##### Data entries #####

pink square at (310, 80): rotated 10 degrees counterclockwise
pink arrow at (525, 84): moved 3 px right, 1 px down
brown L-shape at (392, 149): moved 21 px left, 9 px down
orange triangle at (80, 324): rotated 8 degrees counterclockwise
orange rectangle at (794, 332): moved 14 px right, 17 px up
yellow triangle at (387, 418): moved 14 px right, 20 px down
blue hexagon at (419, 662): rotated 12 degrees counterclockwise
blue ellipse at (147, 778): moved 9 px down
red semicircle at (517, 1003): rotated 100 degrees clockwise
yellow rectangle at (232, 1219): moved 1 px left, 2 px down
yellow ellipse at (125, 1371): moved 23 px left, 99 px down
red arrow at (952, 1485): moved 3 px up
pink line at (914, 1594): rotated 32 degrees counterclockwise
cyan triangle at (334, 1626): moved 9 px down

#####

What to do: Reproduce every line of the data above verbatim, from the first line through the last.

Output of the exercise:
pink square at (310, 80): rotated 10 degrees counterclockwise
pink arrow at (525, 84): moved 3 px right, 1 px down
brown L-shape at (392, 149): moved 21 px left, 9 px down
orange triangle at (80, 324): rotated 8 degrees counterclockwise
orange rectangle at (794, 332): moved 14 px right, 17 px up
yellow triangle at (387, 418): moved 14 px right, 20 px down
blue hexagon at (419, 662): rotated 12 degrees counterclockwise
blue ellipse at (147, 778): moved 9 px down
red semicircle at (517, 1003): rotated 100 degrees clockwise
yellow rectangle at (232, 1219): moved 1 px left, 2 px down
yellow ellipse at (125, 1371): moved 23 px left, 99 px down
red arrow at (952, 1485): moved 3 px up
pink line at (914, 1594): rotated 32 degrees counterclockwise
cyan triangle at (334, 1626): moved 9 px down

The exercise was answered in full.